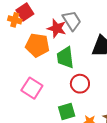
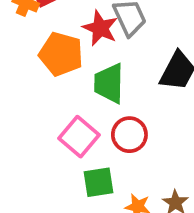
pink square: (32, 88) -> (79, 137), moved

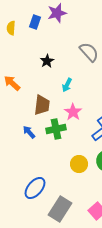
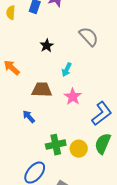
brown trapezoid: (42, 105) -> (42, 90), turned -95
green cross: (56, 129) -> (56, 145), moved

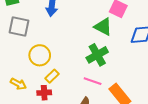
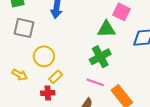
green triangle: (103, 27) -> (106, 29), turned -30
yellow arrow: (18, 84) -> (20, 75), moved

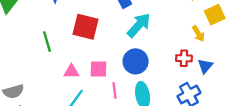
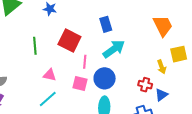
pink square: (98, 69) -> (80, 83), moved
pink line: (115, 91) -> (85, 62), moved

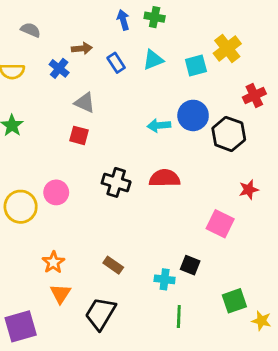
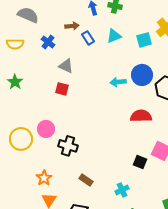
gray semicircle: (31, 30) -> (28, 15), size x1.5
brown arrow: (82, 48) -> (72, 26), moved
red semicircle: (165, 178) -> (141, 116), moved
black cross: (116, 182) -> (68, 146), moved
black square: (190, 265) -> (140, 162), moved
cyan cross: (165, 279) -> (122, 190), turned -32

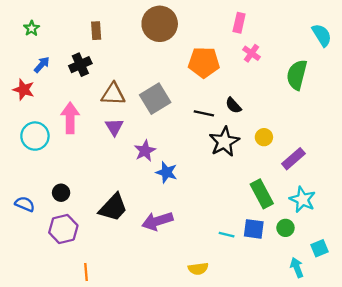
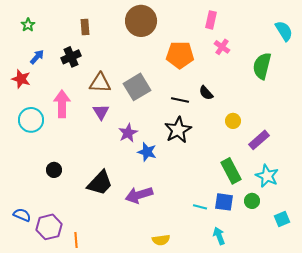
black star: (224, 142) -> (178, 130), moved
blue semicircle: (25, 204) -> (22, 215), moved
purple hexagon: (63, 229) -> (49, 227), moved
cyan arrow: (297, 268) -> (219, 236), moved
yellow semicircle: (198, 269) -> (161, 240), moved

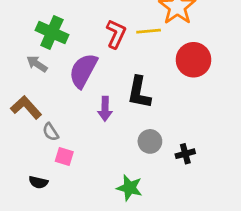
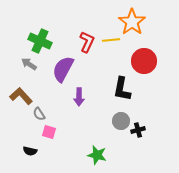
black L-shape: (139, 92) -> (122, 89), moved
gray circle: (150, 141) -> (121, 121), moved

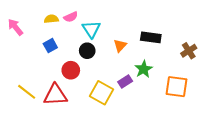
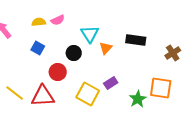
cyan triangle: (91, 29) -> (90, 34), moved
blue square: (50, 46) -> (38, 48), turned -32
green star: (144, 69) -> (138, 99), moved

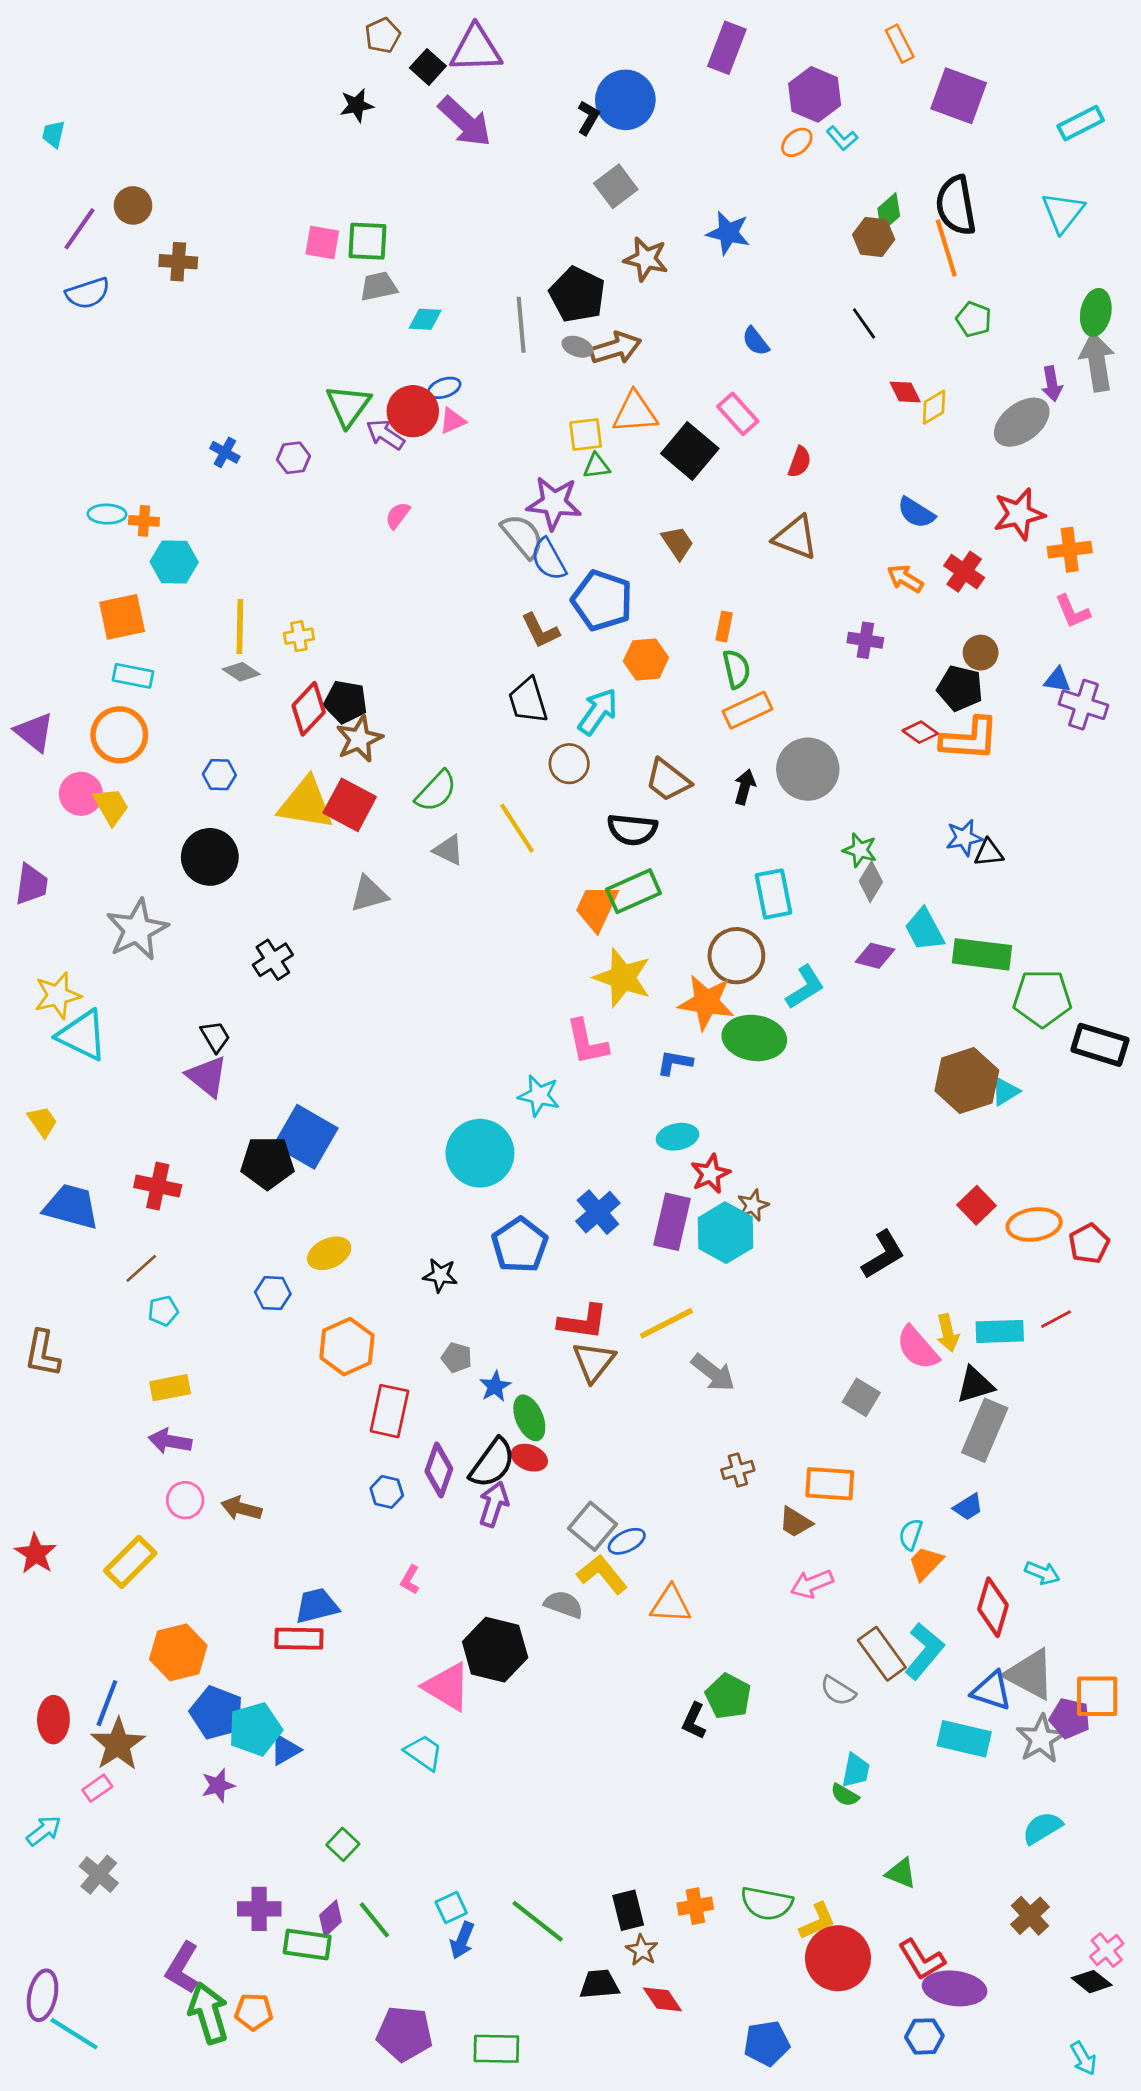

...

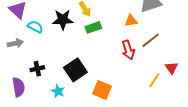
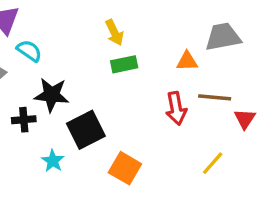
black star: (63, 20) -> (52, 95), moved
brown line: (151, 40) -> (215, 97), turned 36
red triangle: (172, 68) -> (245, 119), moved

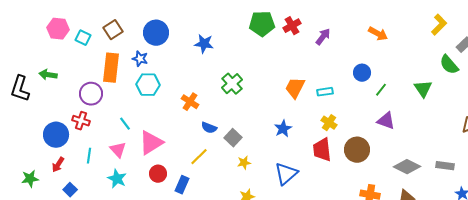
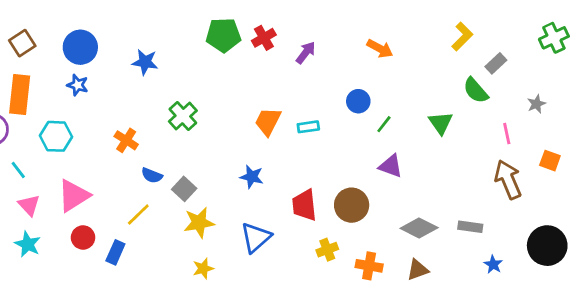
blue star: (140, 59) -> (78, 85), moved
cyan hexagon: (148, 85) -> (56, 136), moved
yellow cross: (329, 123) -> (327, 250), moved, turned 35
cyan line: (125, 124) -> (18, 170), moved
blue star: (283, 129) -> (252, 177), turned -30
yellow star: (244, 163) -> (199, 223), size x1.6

* * *

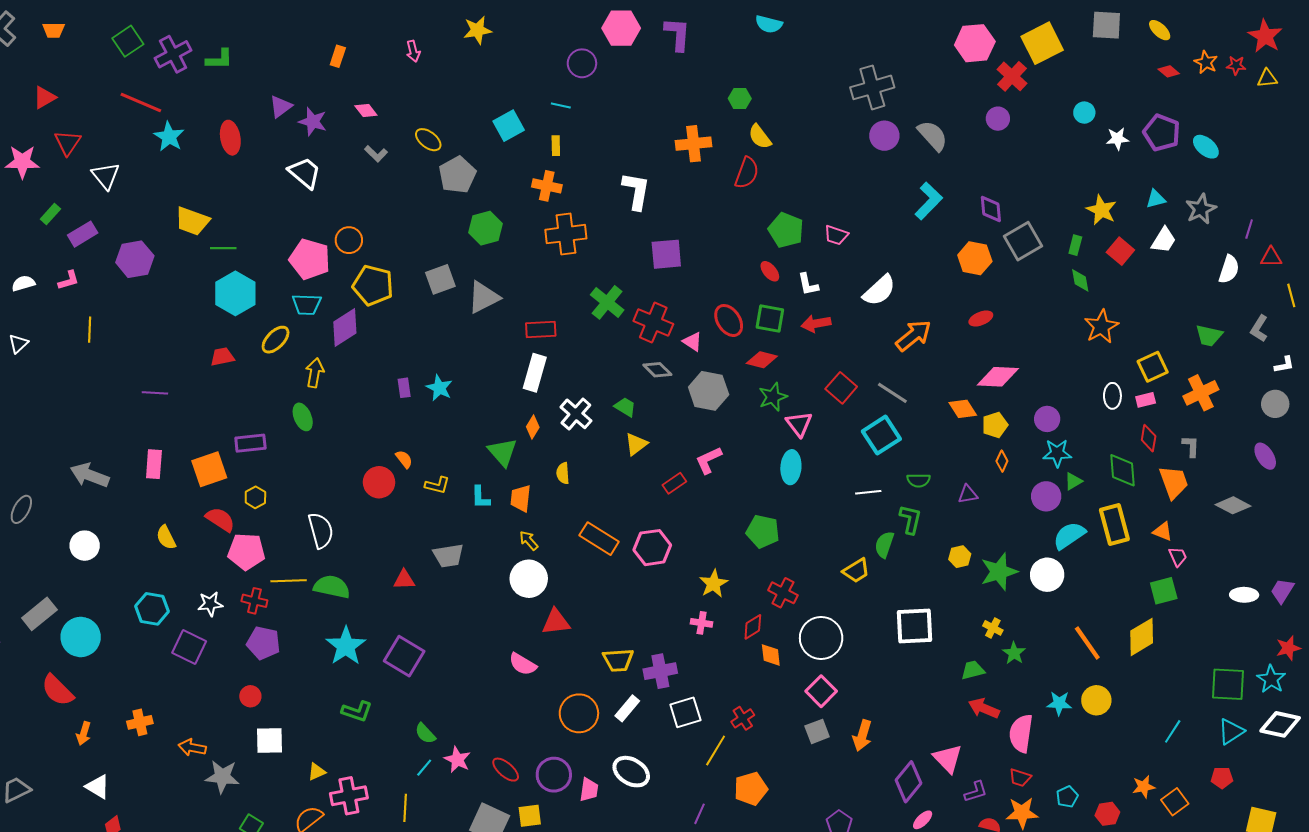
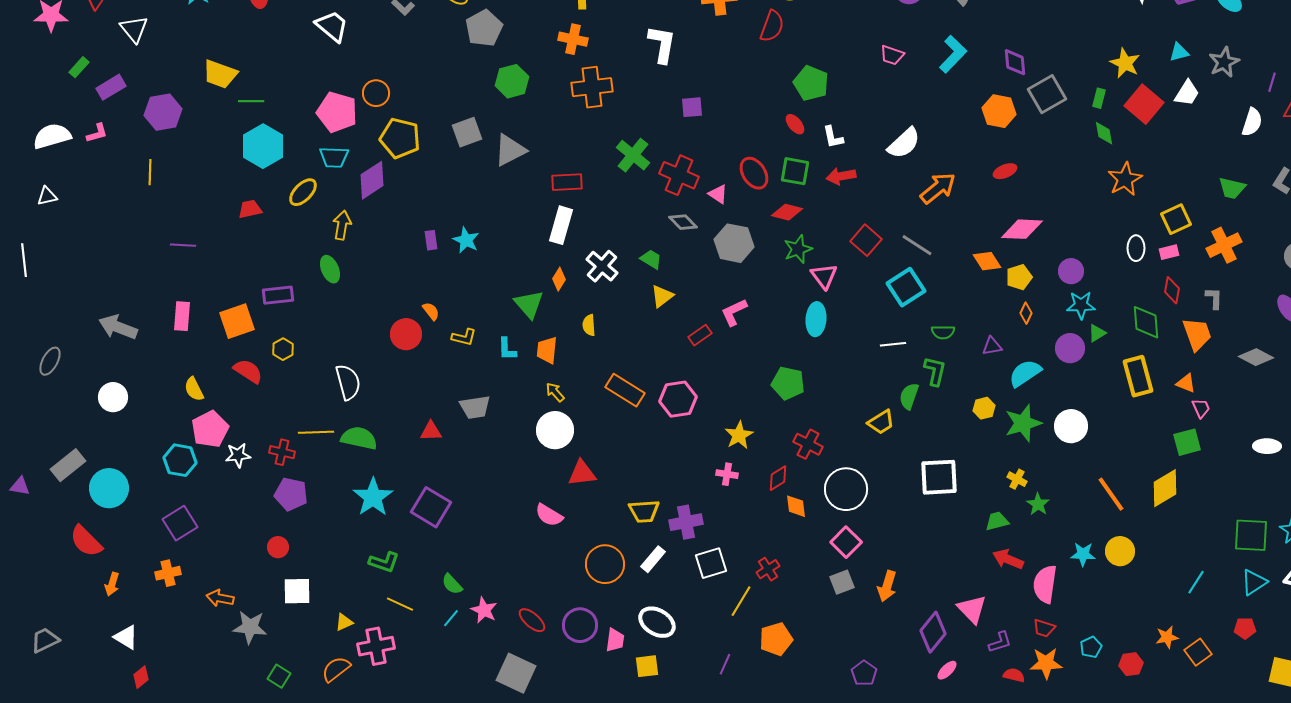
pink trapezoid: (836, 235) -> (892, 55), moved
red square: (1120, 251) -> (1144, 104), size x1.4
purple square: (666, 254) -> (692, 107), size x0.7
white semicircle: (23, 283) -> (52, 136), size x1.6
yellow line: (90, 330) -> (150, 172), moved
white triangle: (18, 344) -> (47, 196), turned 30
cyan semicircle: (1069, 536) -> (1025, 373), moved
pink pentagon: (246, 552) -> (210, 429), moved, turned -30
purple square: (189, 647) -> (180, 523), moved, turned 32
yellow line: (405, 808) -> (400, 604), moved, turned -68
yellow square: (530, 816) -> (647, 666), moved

> **TO DO**
Look over the entries above and count the lines where the word "brown" appears, then report only that count.

> **RESULT FOR THIS TASK**
3